» Coordinate change listings:
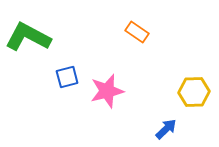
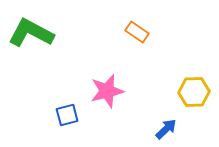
green L-shape: moved 3 px right, 4 px up
blue square: moved 38 px down
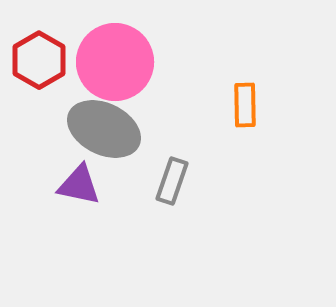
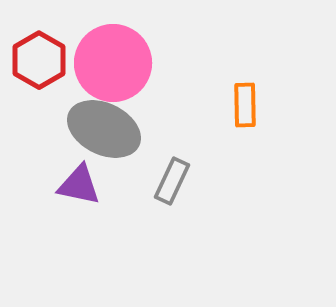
pink circle: moved 2 px left, 1 px down
gray rectangle: rotated 6 degrees clockwise
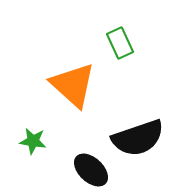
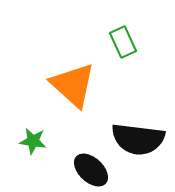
green rectangle: moved 3 px right, 1 px up
black semicircle: moved 1 px down; rotated 26 degrees clockwise
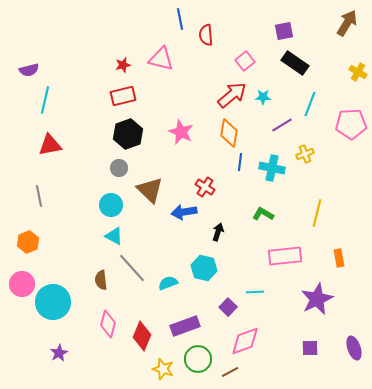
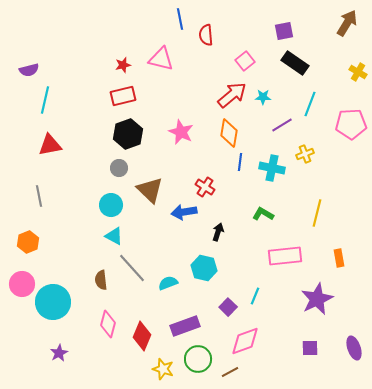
cyan line at (255, 292): moved 4 px down; rotated 66 degrees counterclockwise
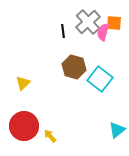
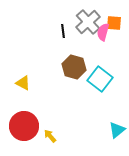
yellow triangle: rotated 49 degrees counterclockwise
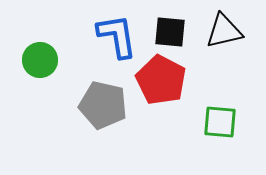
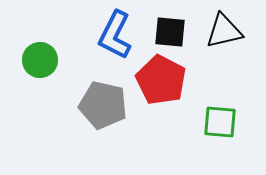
blue L-shape: moved 2 px left, 1 px up; rotated 144 degrees counterclockwise
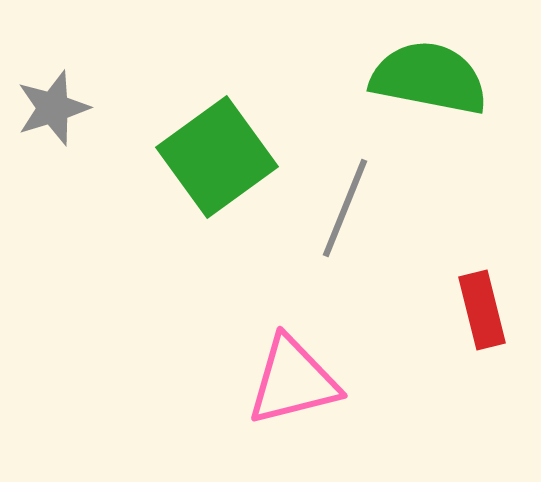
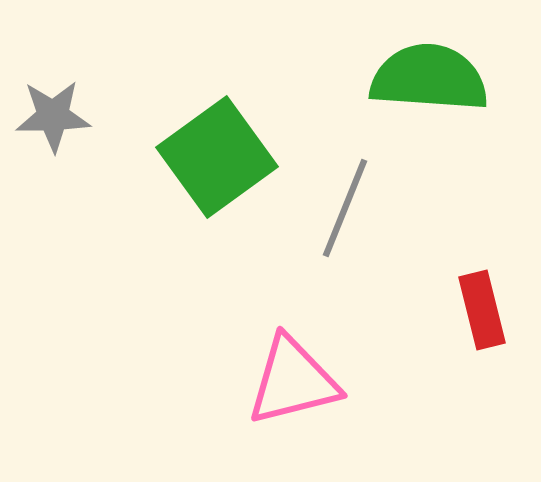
green semicircle: rotated 7 degrees counterclockwise
gray star: moved 8 px down; rotated 16 degrees clockwise
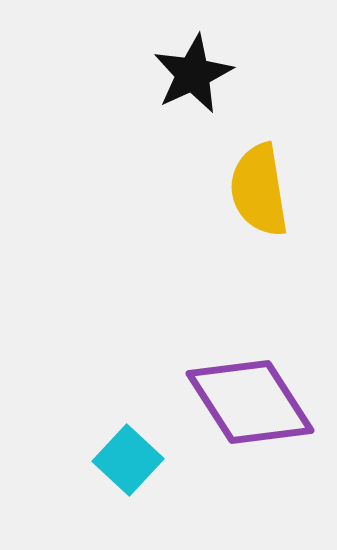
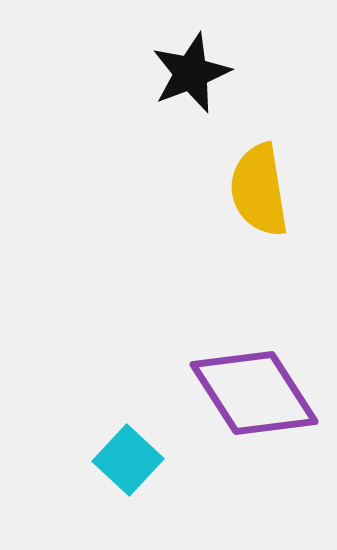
black star: moved 2 px left, 1 px up; rotated 4 degrees clockwise
purple diamond: moved 4 px right, 9 px up
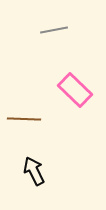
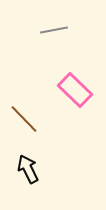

» TASK BRIEF:
Every line from the one containing "green rectangle: moved 3 px right, 1 px up" through the last line of the data, both included, is to be repeated exactly; the pictures are to be left out.

» OUTPUT OF THE EXERCISE:
green rectangle: moved 3 px right, 1 px up
black semicircle: moved 1 px down; rotated 26 degrees clockwise
cyan line at (255, 292): moved 4 px down; rotated 66 degrees counterclockwise
yellow triangle: rotated 49 degrees counterclockwise
blue L-shape: moved 2 px left, 1 px up; rotated 144 degrees counterclockwise
green semicircle: rotated 7 degrees counterclockwise
gray star: moved 8 px down; rotated 16 degrees clockwise
black star: moved 2 px left, 1 px up; rotated 4 degrees clockwise
purple diamond: moved 4 px right, 9 px up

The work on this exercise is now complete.